WHAT IS NEEDED:
Look through the lines below, find those with the word "rolling", and copy them.

[[ DATA SUPPLIED open ]]

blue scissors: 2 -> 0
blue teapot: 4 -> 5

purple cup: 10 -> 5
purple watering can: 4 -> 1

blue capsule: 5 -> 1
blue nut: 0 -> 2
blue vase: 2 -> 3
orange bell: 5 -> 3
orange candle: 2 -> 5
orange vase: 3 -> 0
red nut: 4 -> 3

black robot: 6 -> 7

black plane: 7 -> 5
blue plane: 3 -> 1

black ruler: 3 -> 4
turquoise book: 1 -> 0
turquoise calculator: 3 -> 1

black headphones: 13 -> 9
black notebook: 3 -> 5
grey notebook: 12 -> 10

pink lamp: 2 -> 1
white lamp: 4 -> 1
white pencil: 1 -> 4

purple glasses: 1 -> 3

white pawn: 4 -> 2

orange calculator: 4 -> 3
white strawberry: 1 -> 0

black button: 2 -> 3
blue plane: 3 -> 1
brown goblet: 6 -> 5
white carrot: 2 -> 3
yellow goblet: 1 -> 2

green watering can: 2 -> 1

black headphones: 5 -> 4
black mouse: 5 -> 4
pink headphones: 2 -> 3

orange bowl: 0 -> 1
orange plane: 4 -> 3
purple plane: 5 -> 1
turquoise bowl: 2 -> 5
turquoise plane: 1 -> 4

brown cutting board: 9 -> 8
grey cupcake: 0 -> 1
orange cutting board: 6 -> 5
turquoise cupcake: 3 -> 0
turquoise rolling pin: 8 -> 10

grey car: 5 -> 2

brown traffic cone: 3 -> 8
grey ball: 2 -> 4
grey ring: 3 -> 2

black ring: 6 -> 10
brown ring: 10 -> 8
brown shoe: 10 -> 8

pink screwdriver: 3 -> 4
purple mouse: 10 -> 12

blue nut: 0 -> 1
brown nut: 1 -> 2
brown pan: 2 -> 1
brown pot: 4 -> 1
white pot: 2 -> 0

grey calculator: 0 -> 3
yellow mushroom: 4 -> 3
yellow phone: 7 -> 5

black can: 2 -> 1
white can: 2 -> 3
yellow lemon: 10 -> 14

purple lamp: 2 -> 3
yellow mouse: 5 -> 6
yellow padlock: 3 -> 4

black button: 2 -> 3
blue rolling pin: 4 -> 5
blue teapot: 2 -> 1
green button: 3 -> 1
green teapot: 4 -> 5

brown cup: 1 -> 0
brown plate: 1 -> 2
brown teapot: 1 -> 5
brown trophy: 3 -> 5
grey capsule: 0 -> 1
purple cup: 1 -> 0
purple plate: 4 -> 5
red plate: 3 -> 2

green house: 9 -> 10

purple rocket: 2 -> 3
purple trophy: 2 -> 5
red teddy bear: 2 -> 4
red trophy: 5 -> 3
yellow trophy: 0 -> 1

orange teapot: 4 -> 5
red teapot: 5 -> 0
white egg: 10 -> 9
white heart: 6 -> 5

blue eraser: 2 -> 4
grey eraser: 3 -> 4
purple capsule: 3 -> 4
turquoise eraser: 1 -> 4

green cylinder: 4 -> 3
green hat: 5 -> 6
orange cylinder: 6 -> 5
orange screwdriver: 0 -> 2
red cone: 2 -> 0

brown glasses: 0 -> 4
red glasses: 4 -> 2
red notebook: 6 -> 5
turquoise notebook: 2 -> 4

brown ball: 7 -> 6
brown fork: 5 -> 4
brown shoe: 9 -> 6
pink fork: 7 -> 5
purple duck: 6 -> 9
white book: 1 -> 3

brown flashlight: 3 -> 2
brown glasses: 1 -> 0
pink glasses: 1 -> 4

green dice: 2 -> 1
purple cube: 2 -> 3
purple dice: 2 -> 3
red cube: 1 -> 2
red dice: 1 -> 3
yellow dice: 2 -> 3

[[ DATA SUPPLIED closed ]]

RESPONSE BOX:
turquoise rolling pin: 8 -> 10
blue rolling pin: 4 -> 5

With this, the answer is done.